§ WORK TO BE COMPLETED
Write out word for word each line of the records, beginning at the first and stopping after the line with "(322, 195) = (390, 391): white". Leave the pictures out.

§ RECORDS FOR THE EXERCISE
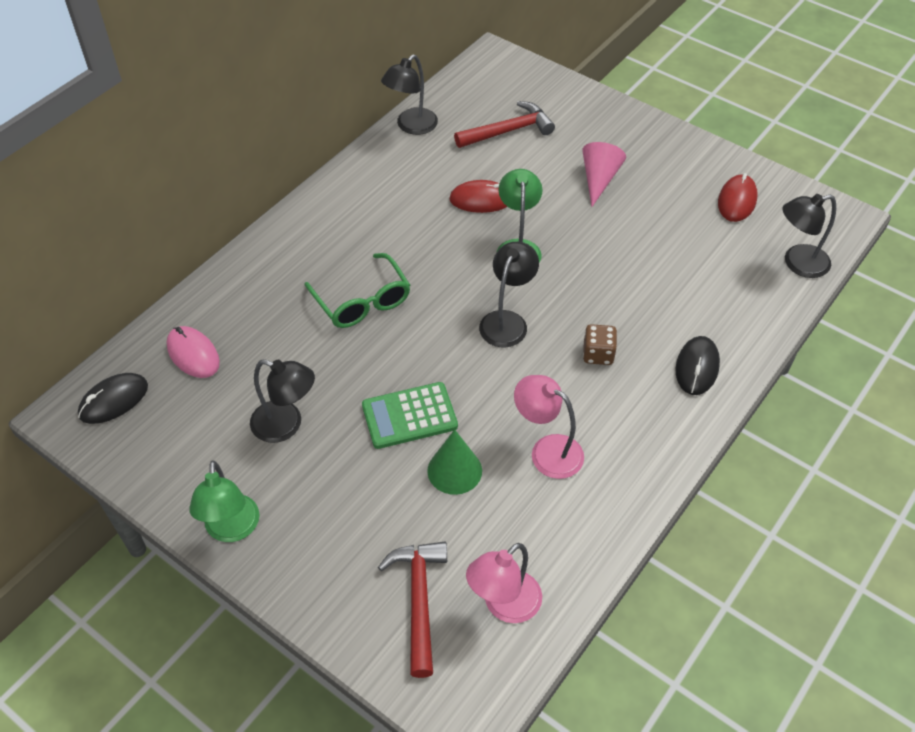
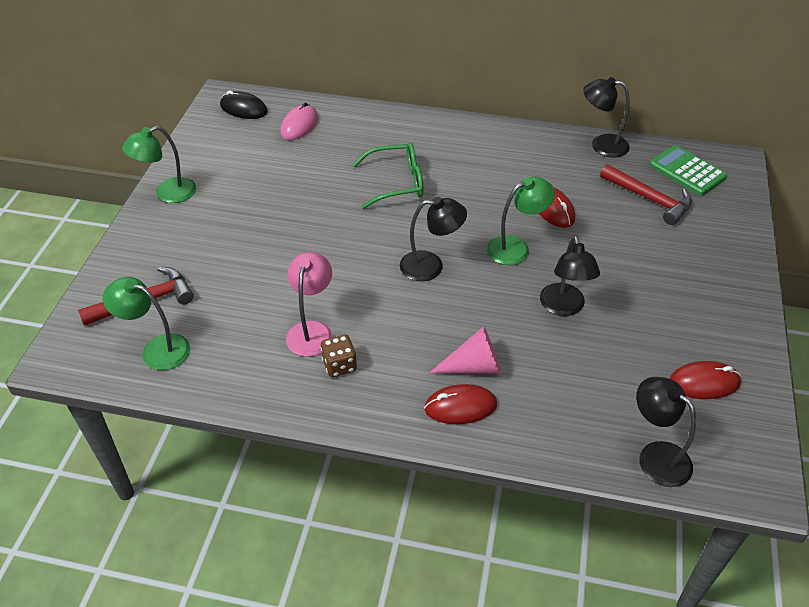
camera: 65 degrees right, 5 degrees down
(286, 425) = (263, 186): black lamp -> black lamp (563, 307)
(362, 301) = (397, 183): green glasses -> green glasses turned 135 degrees counterclockwise
(409, 416) = (303, 243): green calculator -> green calculator (687, 171)
(454, 470) = (266, 283): green cone -> none
(504, 605) = (157, 349): pink lamp -> green lamp
(598, 354) = (432, 333): brown dice -> brown dice (339, 365)
(599, 179) = (643, 273): pink cone -> pink cone (474, 366)
(697, 367) = (460, 406): black mouse -> red mouse

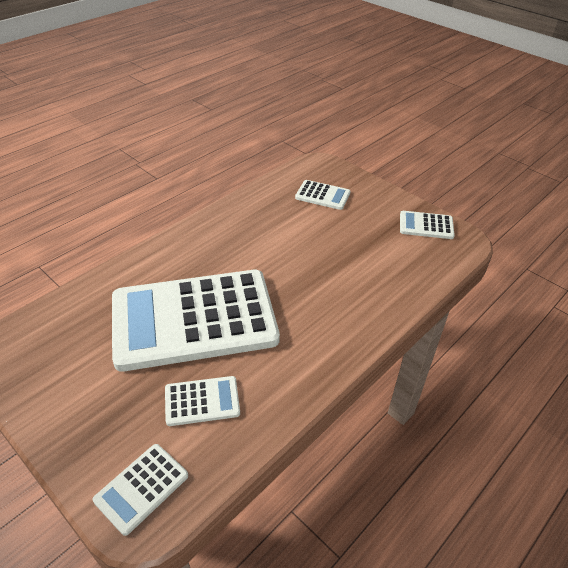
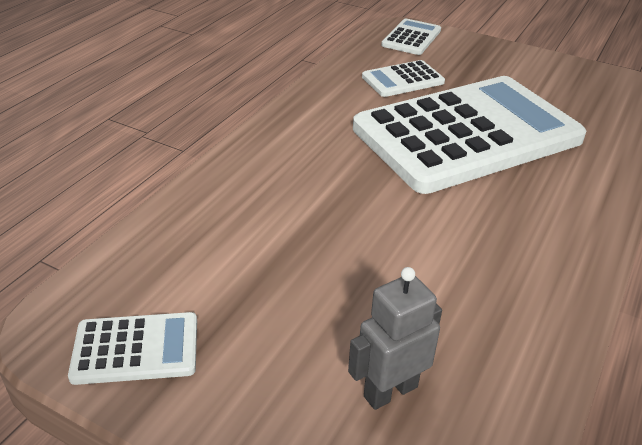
camera: 165 degrees right, 5 degrees down
(322, 195) = (390, 391): white calculator -> grey robot

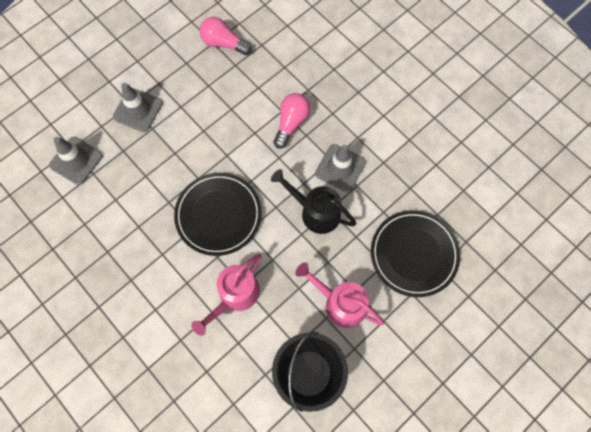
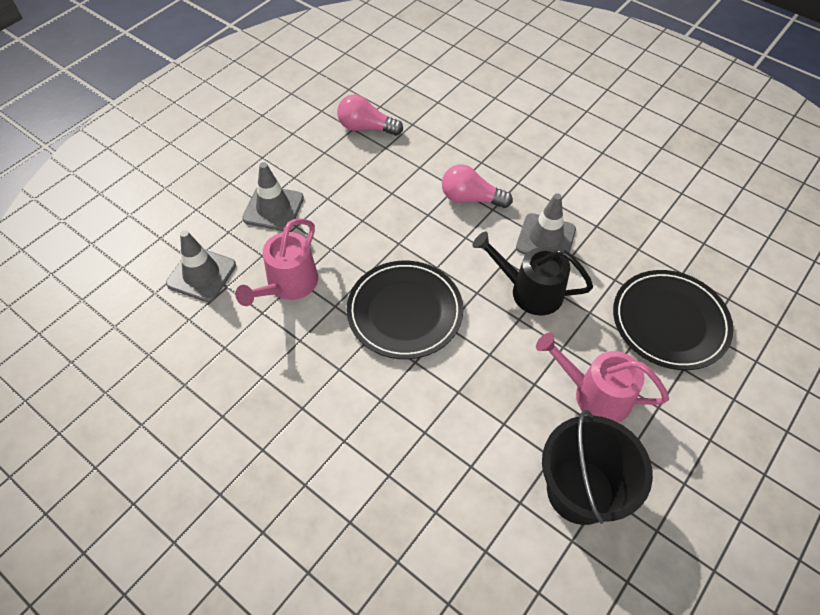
camera: 10 degrees left, 15 degrees down
(234, 296) = (451, 407): pink watering can -> pink watering can (288, 285)
(291, 123) = (470, 198): pink light bulb -> pink light bulb turned 90 degrees counterclockwise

§ WORKED SOLUTION
camera: 65 degrees right, 5 degrees down
(286, 425) = (263, 186): black lamp -> black lamp (563, 307)
(362, 301) = (397, 183): green glasses -> green glasses turned 135 degrees counterclockwise
(409, 416) = (303, 243): green calculator -> green calculator (687, 171)
(454, 470) = (266, 283): green cone -> none
(504, 605) = (157, 349): pink lamp -> green lamp
(598, 354) = (432, 333): brown dice -> brown dice (339, 365)
(599, 179) = (643, 273): pink cone -> pink cone (474, 366)
(697, 367) = (460, 406): black mouse -> red mouse

camera: 165 degrees right, 5 degrees down
(322, 195) = (390, 391): white calculator -> grey robot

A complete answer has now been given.